| The task |
Which lines of the data below include the string "resized"? Return each of them.

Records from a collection
*** Block opens ***
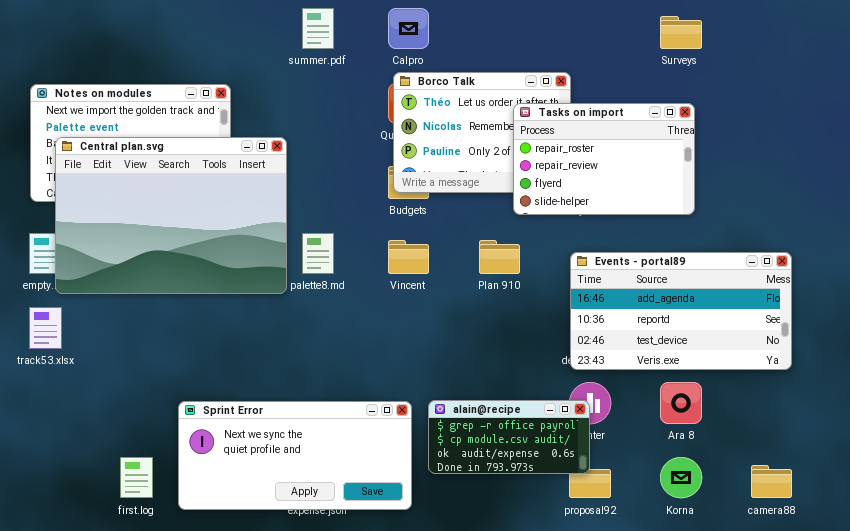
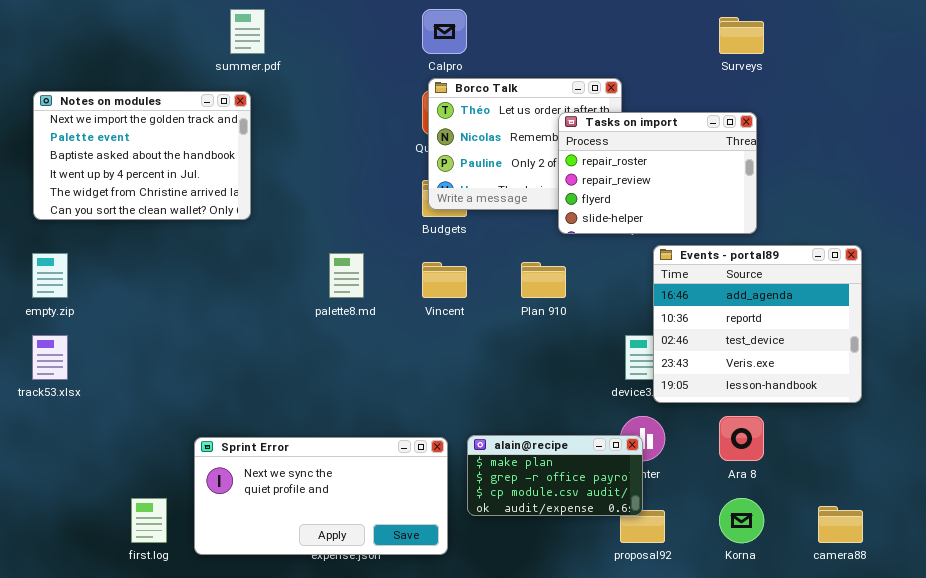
summer.pdf: [302,8,334,49] -> [230,9,265,54], moved
Central plan.svg: [55,137,287,294] -> none, closed
Events - portal89: [570,252,792,370] -> [653,245,862,403], resized
alain@recipe: [428,400,590,474] -> [467,435,643,516], scrolled up 1 row

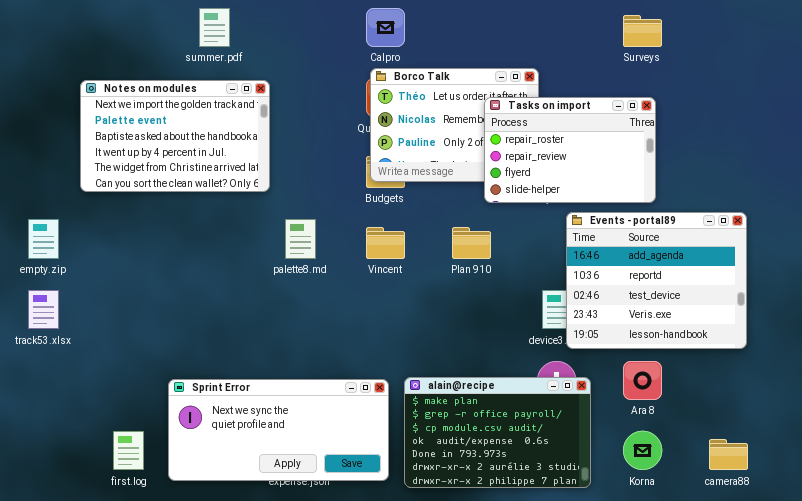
Notes on modules: [33,91,251,220] -> [80,80,270,192], moved
alain@recipe: [467,435,643,516] -> [404,377,591,488], resized

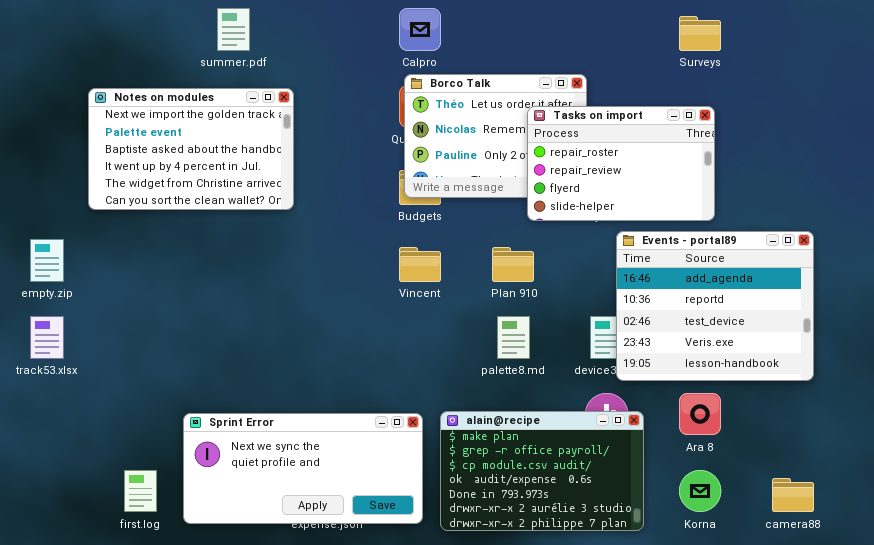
palette8.md: [285,219,316,259] -> [497,316,530,359], moved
*** Block closes ***
| Response below |
Events - portal89: [570,252,792,370] -> [653,245,862,403], resized
alain@recipe: [467,435,643,516] -> [404,377,591,488], resized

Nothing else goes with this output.